▶ **Written exercise**: Copy all of the rows below word for word, leaving out the pictures.

— Start of Data in this exercise —

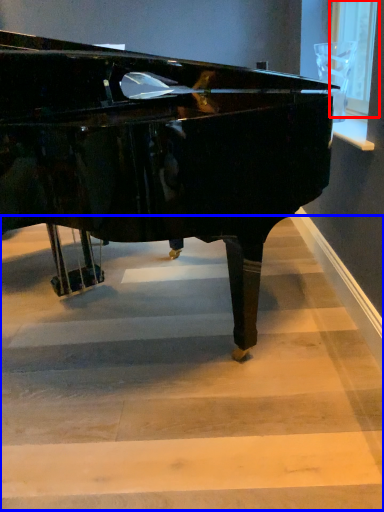
Question: Which point is further to the camera, window screen (highlighted by a red box) or stairwell (highlighted by a blue box)?

Choices:
 (A) window screen
 (B) stairwell

Answer: (A)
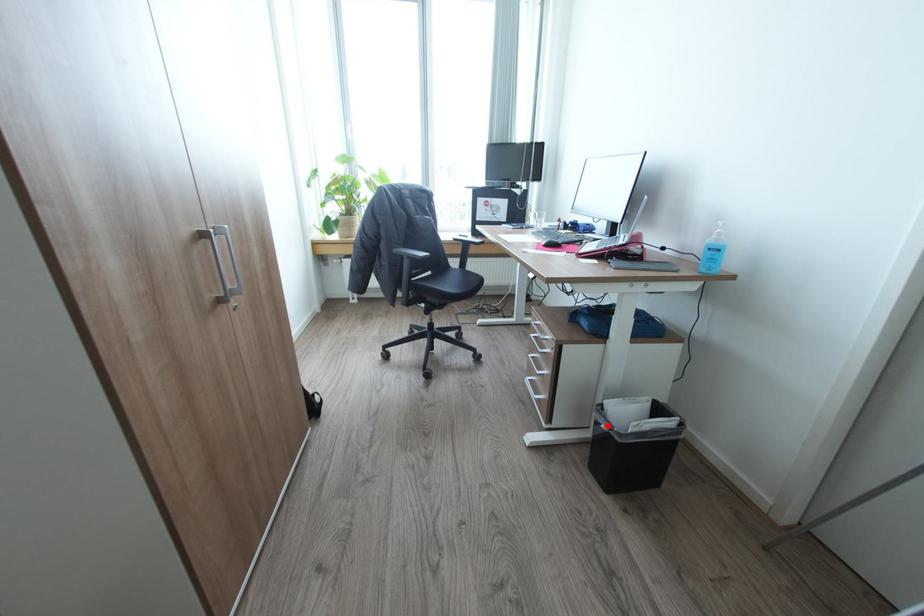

— End of Data in this exercise —

▶ **Answer**:
Question: Which point is further to the camera, window screen (highlighted by a red box) or stairwell (highlighted by a blue box)?

Choices:
 (A) window screen
 (B) stairwell

Answer: (A)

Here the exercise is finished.